EXERCISE INSTRUCTIONS
Nothing but the lines below from the one holding "R205: 1k (n1, n15) -> 120 (n1, n15)" up to and including the one holding "U204 pin RO: n20 -> n12" should be copied, exactly and without pictures.

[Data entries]
──────────

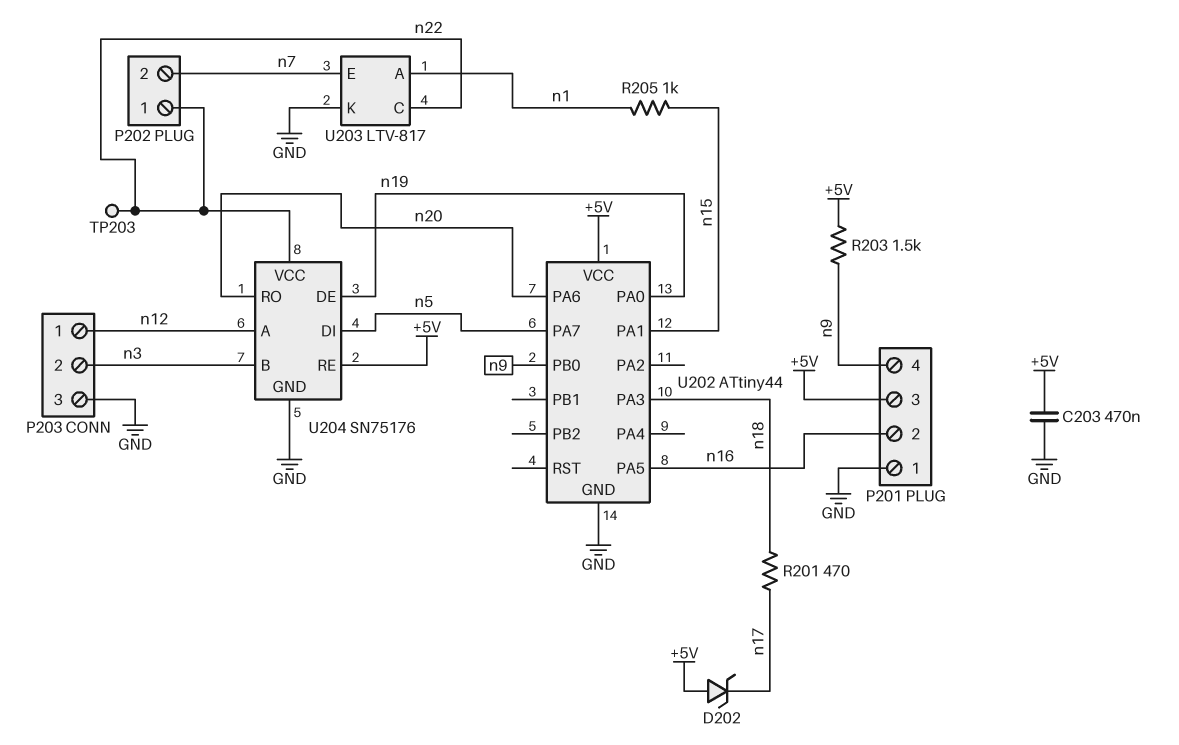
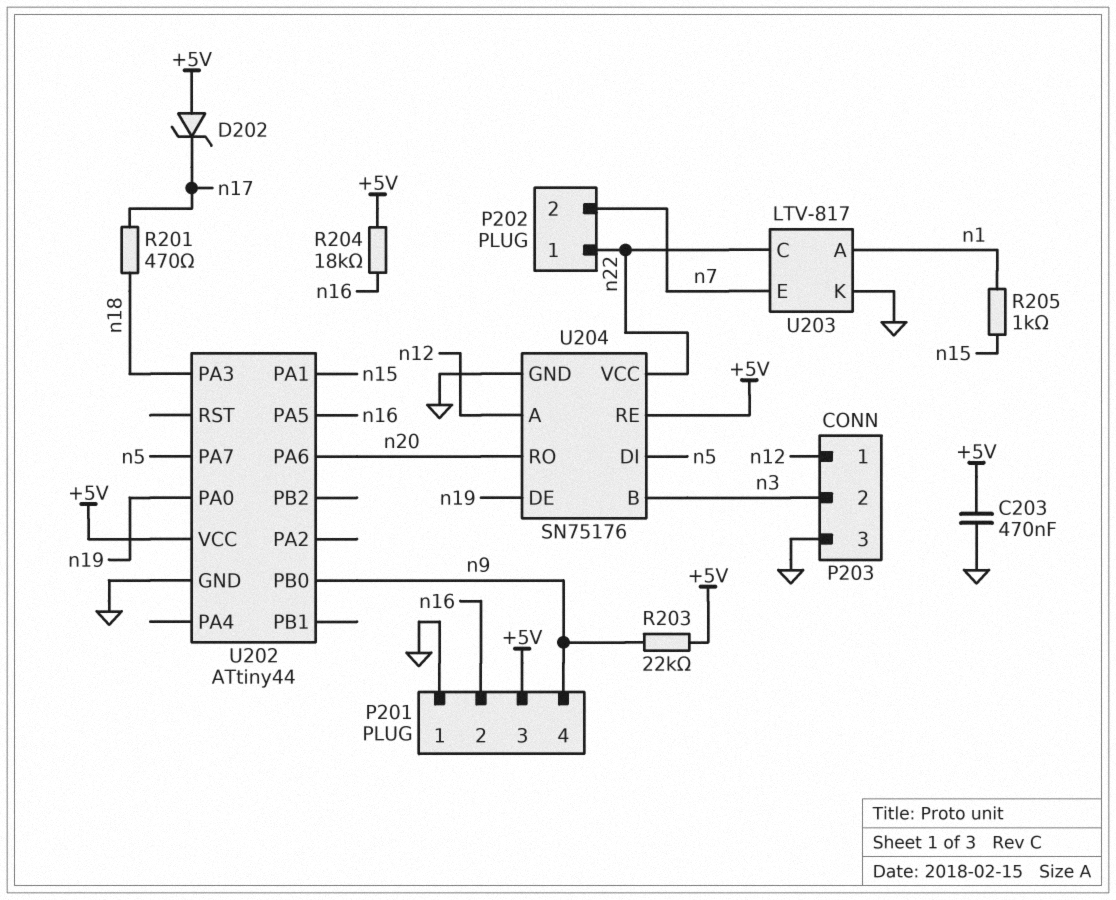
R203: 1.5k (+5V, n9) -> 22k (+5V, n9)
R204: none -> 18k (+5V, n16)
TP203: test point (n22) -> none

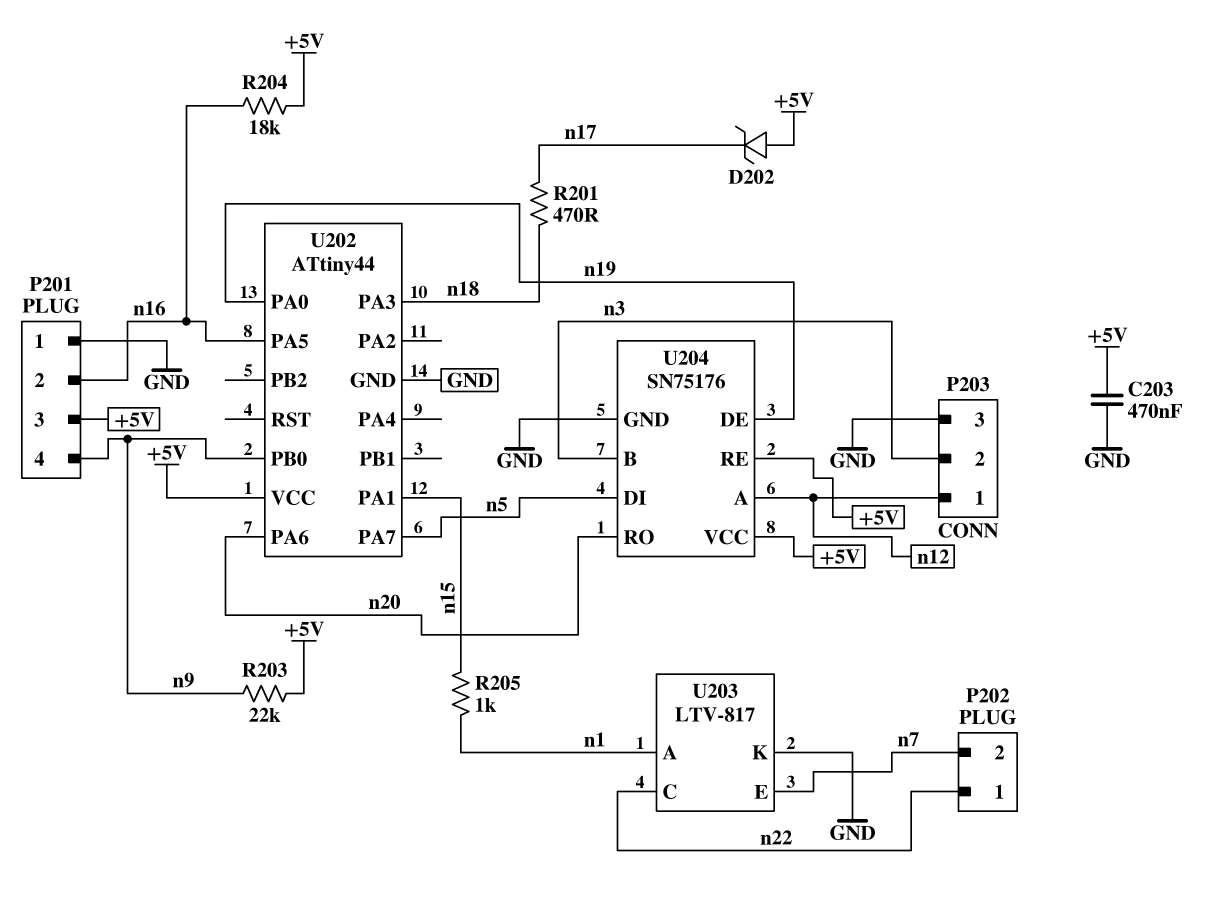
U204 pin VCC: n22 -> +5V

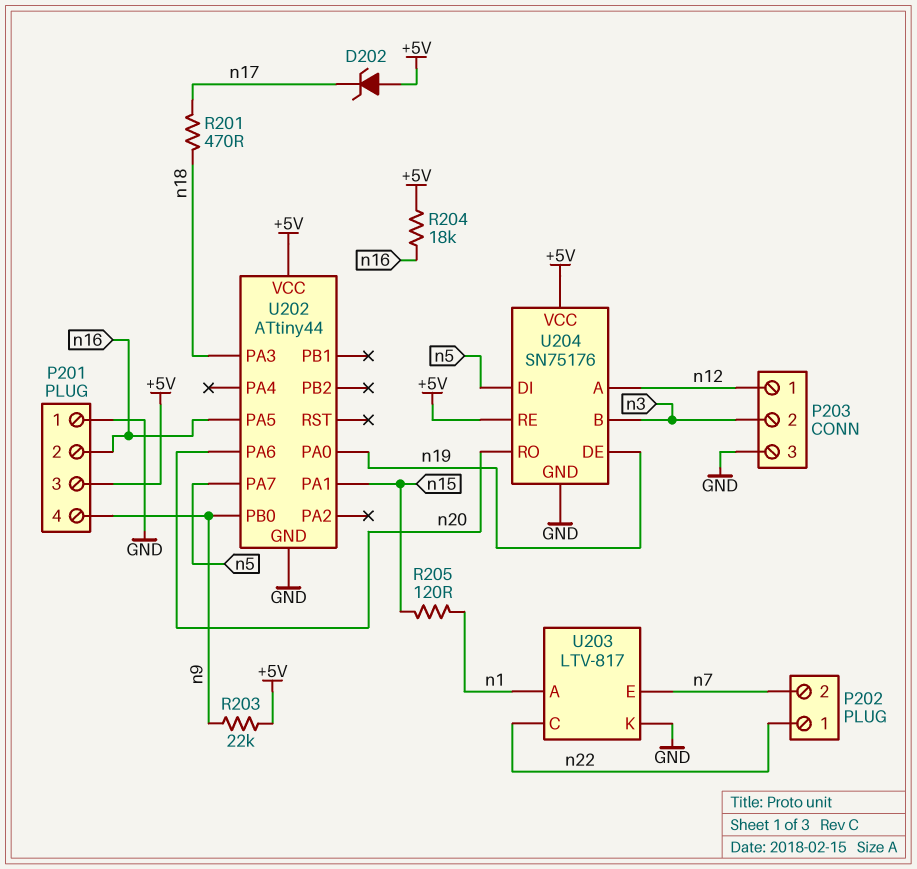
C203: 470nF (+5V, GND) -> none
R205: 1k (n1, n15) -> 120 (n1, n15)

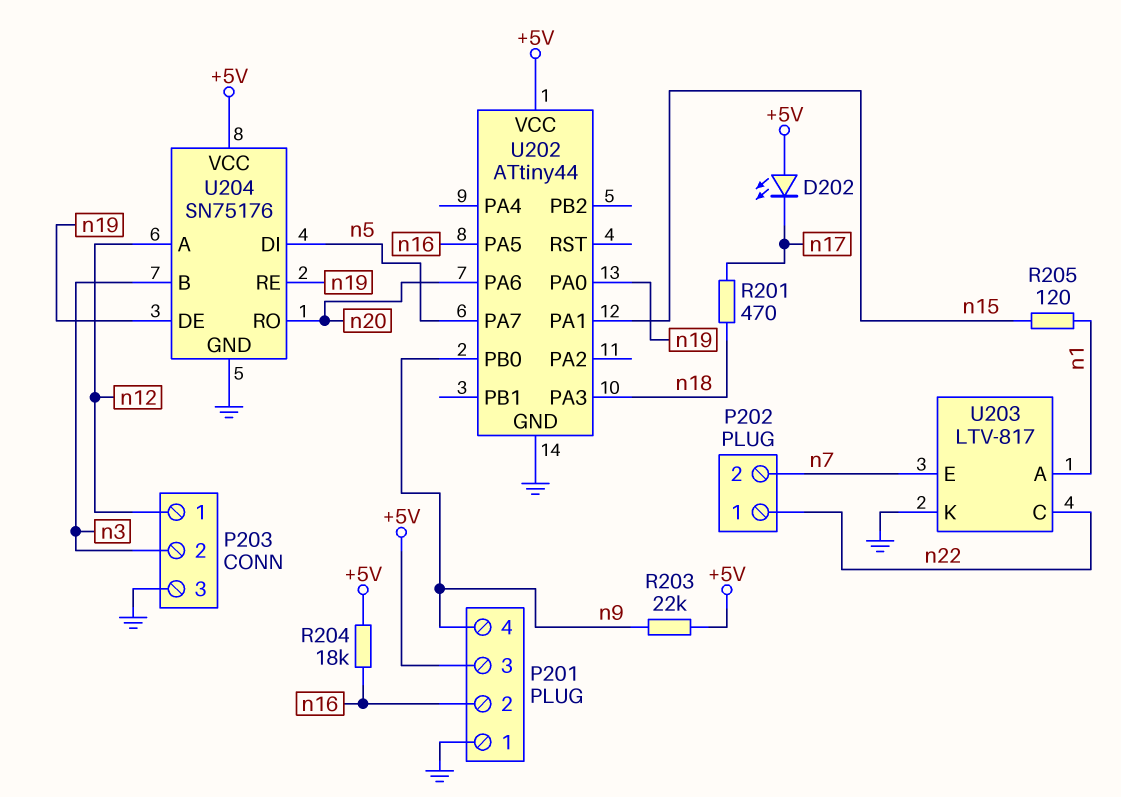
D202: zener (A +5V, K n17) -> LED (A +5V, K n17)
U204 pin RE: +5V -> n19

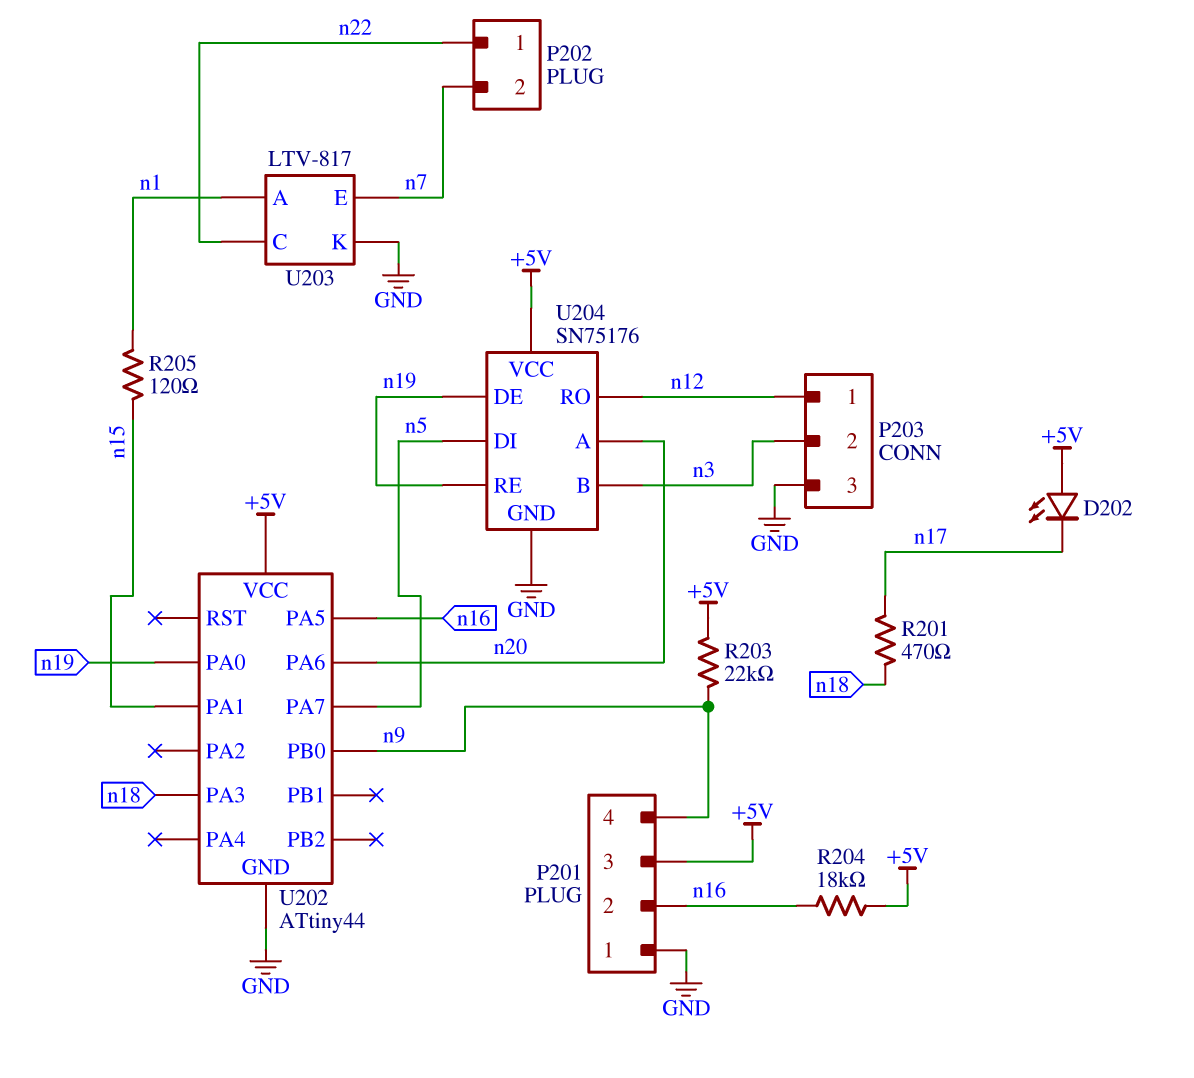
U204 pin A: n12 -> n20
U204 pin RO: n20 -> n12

──────────

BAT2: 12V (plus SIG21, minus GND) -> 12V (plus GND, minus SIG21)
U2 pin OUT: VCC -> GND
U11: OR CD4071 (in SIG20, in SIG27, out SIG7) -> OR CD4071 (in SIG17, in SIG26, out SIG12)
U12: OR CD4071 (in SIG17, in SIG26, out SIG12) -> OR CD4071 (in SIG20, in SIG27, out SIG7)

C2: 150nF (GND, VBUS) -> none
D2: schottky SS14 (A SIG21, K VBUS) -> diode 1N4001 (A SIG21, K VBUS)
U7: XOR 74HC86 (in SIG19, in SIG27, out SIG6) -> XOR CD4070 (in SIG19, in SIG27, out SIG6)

──────────

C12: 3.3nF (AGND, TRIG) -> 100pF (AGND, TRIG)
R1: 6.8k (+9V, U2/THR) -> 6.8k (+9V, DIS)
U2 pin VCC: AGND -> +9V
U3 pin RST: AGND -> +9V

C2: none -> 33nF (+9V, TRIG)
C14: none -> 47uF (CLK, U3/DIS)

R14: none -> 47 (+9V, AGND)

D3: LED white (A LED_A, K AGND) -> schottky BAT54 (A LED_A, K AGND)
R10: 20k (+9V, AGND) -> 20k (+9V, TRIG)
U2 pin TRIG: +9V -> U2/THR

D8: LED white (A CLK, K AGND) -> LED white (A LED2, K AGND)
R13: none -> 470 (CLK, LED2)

──────────

ANSWER TO THIS PROBLEM
R205: 1k (n1, n15) -> 120 (n1, n15)

D202: zener (A +5V, K n17) -> LED (A +5V, K n17)
U204 pin RE: +5V -> n19

U204 pin A: n12 -> n20
U204 pin RO: n20 -> n12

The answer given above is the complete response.